*TASK DESCRIPTION*
In the records, find every line with the word "diode" and copy it out.

::: MATERIAL FOR THIS EXERCISE :::

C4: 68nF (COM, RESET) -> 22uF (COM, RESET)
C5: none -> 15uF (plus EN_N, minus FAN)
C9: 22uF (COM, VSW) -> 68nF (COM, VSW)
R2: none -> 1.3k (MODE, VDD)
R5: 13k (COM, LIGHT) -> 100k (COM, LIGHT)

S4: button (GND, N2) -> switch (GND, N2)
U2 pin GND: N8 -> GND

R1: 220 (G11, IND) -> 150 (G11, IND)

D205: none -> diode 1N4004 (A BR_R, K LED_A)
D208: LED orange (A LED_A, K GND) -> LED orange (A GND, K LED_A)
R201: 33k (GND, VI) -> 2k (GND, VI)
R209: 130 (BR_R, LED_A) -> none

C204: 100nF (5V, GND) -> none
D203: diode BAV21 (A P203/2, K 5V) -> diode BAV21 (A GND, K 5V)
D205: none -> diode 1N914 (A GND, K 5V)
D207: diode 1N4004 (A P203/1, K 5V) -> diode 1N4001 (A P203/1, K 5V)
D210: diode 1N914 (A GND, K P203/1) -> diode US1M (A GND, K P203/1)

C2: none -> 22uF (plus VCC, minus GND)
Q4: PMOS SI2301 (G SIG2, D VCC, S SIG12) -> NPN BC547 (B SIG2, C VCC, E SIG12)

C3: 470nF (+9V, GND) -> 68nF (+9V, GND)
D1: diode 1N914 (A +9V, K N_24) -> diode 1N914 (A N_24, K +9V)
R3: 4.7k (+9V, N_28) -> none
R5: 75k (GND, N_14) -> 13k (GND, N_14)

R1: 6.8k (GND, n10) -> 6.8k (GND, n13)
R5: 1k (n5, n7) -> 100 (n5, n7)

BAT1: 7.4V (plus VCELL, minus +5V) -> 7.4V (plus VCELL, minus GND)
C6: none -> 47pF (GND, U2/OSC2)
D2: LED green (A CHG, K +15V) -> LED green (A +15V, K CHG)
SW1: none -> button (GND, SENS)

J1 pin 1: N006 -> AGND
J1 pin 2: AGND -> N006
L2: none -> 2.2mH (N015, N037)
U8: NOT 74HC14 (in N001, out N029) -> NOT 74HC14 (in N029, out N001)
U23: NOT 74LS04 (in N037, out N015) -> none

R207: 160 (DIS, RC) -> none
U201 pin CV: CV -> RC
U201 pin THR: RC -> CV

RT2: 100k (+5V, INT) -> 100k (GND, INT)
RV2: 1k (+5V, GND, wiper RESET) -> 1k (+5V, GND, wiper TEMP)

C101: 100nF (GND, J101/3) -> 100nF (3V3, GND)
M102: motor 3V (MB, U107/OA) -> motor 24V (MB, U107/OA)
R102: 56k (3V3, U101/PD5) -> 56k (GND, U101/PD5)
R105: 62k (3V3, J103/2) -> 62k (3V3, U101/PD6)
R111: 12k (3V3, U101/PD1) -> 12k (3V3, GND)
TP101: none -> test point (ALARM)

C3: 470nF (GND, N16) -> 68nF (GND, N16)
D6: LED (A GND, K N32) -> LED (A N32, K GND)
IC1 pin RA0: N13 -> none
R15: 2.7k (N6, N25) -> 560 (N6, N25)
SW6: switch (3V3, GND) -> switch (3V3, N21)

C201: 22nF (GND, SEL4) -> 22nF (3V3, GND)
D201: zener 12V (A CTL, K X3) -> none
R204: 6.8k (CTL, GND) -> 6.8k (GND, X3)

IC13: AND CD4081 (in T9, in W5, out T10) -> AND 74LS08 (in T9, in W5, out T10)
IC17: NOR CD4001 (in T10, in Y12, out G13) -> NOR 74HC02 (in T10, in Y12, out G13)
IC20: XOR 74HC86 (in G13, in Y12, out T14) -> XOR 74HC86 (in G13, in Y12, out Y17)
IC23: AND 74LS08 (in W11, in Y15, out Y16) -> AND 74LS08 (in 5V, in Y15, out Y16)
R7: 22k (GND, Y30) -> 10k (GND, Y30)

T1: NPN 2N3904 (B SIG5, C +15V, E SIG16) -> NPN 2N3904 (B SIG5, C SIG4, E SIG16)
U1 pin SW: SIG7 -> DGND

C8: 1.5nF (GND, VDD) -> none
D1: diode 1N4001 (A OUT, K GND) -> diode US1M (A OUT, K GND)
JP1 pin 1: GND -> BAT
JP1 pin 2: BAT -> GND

:::

*RESPONSE BOX*
D205: none -> diode 1N4004 (A BR_R, K LED_A)
D203: diode BAV21 (A P203/2, K 5V) -> diode BAV21 (A GND, K 5V)
D205: none -> diode 1N914 (A GND, K 5V)
D207: diode 1N4004 (A P203/1, K 5V) -> diode 1N4001 (A P203/1, K 5V)
D210: diode 1N914 (A GND, K P203/1) -> diode US1M (A GND, K P203/1)
D1: diode 1N914 (A +9V, K N_24) -> diode 1N914 (A N_24, K +9V)
D1: diode 1N4001 (A OUT, K GND) -> diode US1M (A OUT, K GND)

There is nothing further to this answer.